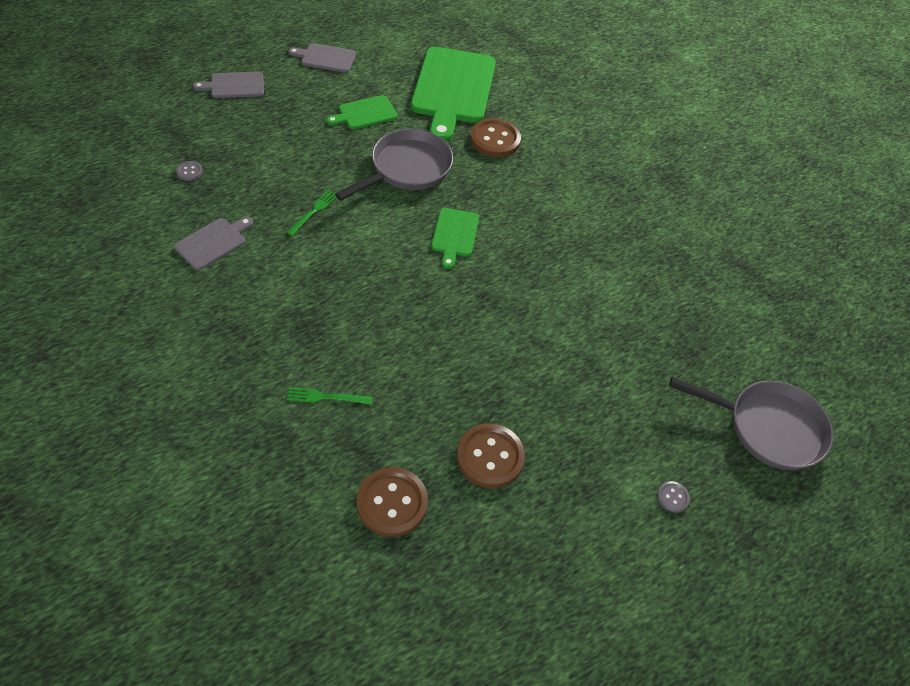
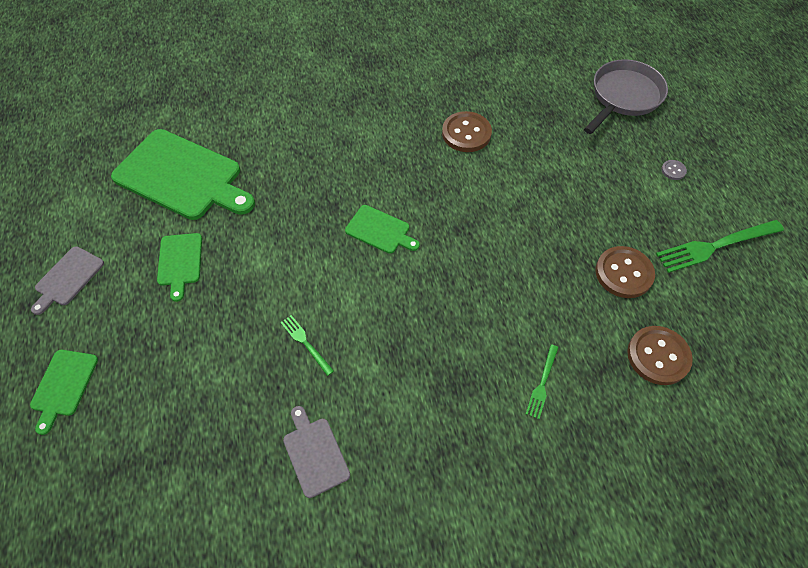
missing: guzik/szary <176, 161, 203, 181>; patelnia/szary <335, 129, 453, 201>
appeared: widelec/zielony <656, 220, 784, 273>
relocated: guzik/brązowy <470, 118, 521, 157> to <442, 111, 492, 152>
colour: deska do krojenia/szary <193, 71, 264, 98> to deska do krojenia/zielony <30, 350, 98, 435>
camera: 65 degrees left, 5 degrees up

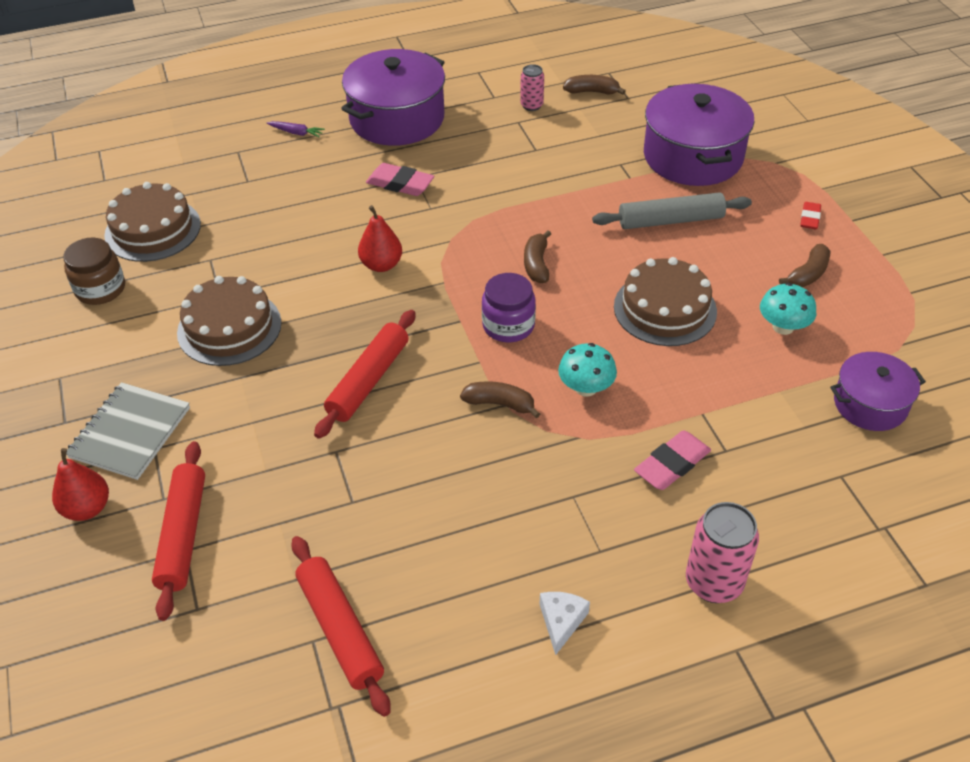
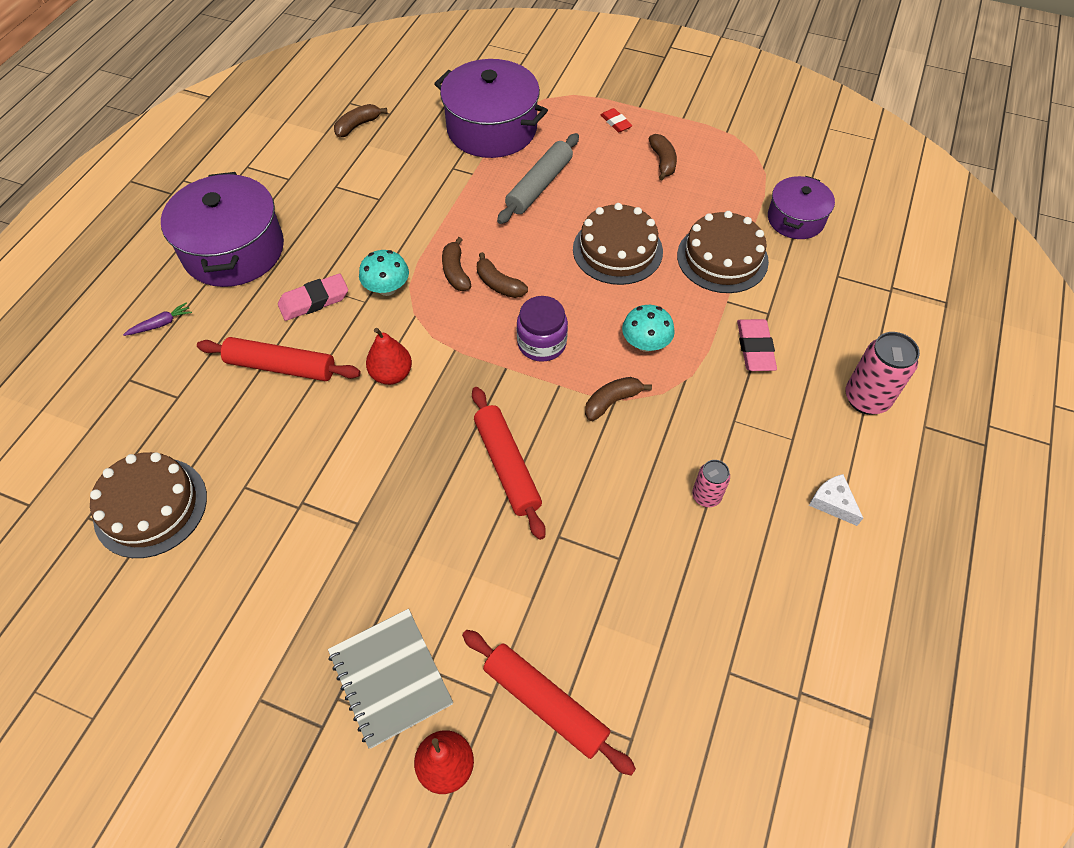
missing: słoik/brązowy <63, 238, 125, 305>
appeared: banan/brązowy <442, 237, 471, 291>
relocated: tort/brązowy <177, 276, 282, 366> to <677, 211, 769, 293>; wałek do ciasta/czerwony <291, 536, 391, 717> to <197, 337, 361, 381>; puszka/różowy <520, 64, 544, 111> to <692, 460, 730, 507>; grzyb/turkusowy <760, 283, 816, 335> to <359, 250, 409, 296>
camera: 50 degrees left, 10 degrees up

————

Your instructions: How many lines of the data above include the word "zielony"? Only that number should be returned.

Written answer: 2